● **EXERCISE DIRECTIONS**
Reproduce the entries word for word but drop every picture.

** PROVIDED INFORMATION follows **

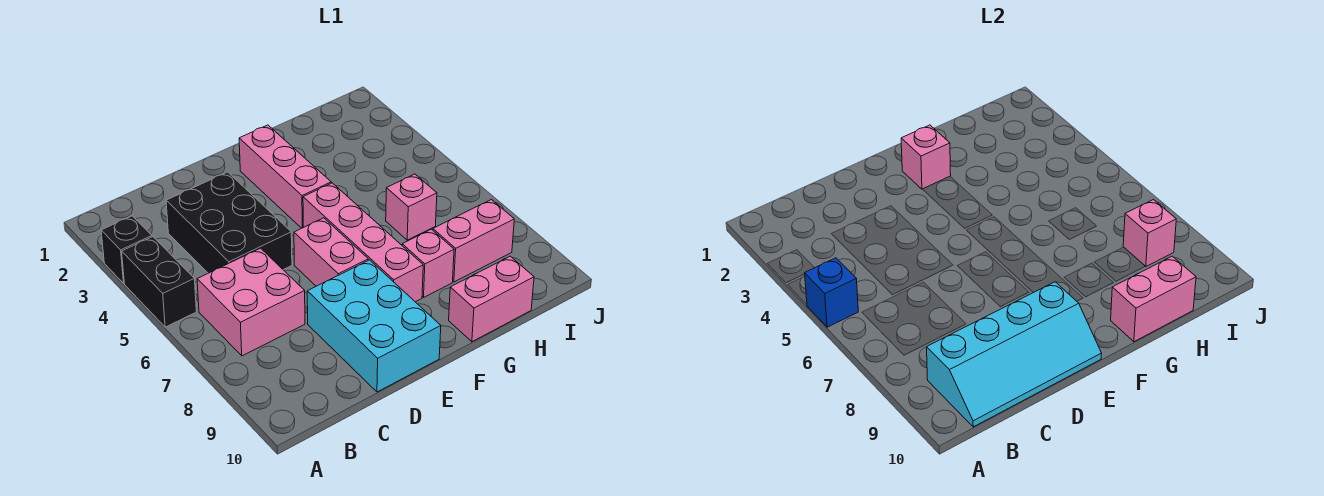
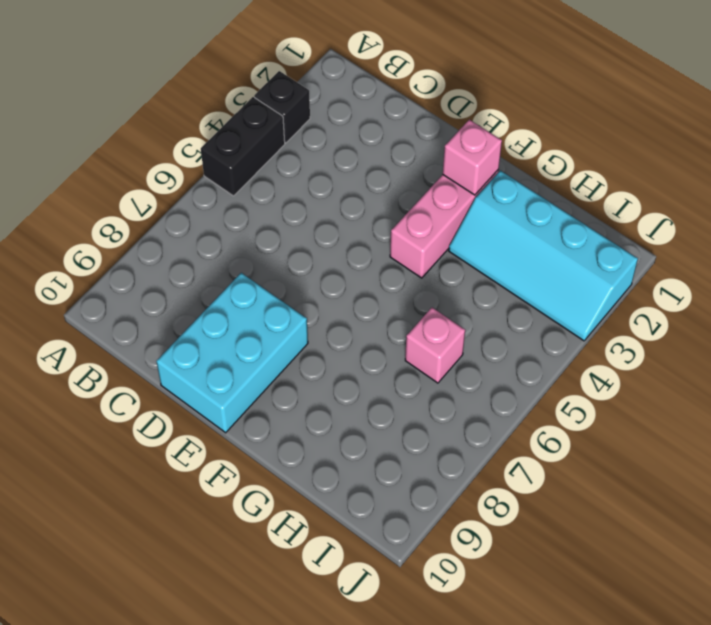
cyan slope G2:J3 level 1 top 2 -> cyan slope B9:E10 level 2 top 9
none -> pink brick B6:C7 level 1
none -> black brick C3:D5 level 1
none -> pink brick E6:E7 level 1

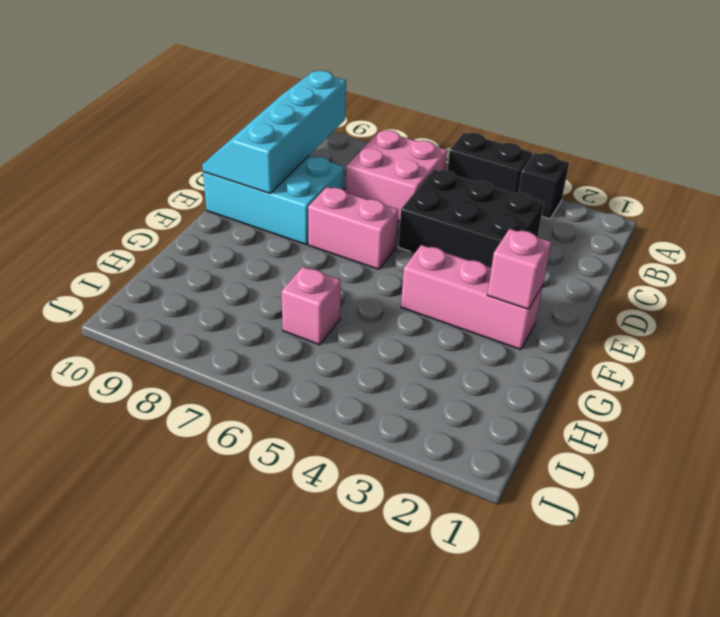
none -> pink brick F5:F8 level 1
none -> pink brick G8 level 1
none -> pink brick G10:H10 level 1

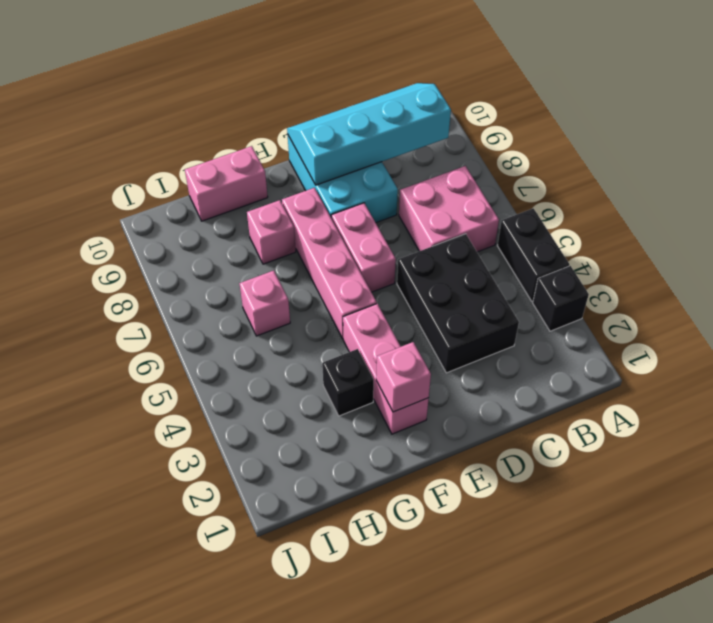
black brick G3 level 1 -> none
none -> pink brick H8:I8 level 1
none -> blue brick A5 level 2
none -> pink brick G10:H10 level 2

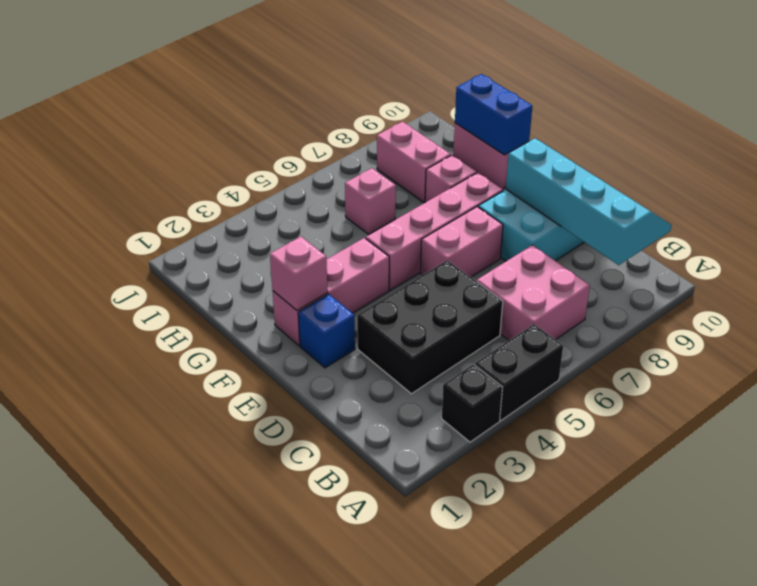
blue brick E2 level 1 -> blue brick A5 level 2
blue brick G10:H10 level 2 -> pink brick G10:H10 level 2
none -> pink brick I8 level 2

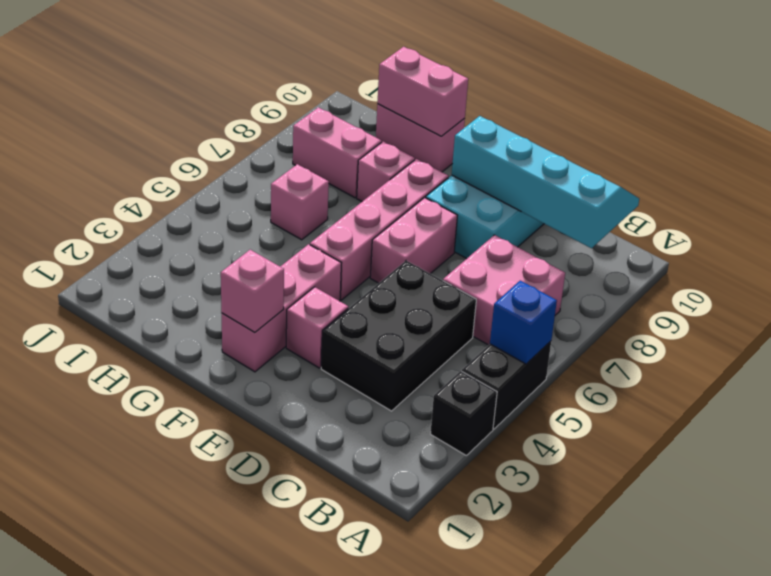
pink brick E3 level 1 -> pink brick I8 level 2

** End of PROVIDED INFORMATION **

● **WRITTEN SOLUTION**
cyan slope G2:J3 level 1 top 2 -> cyan slope B9:E10 level 2 top 9
none -> pink brick B6:C7 level 1
none -> black brick C3:D5 level 1
none -> pink brick E6:E7 level 1

none -> pink brick F5:F8 level 1
none -> pink brick G8 level 1
none -> pink brick G10:H10 level 1

black brick G3 level 1 -> none
none -> pink brick H8:I8 level 1
none -> blue brick A5 level 2
none -> pink brick G10:H10 level 2

blue brick E2 level 1 -> blue brick A5 level 2
blue brick G10:H10 level 2 -> pink brick G10:H10 level 2
none -> pink brick I8 level 2

pink brick E3 level 1 -> pink brick I8 level 2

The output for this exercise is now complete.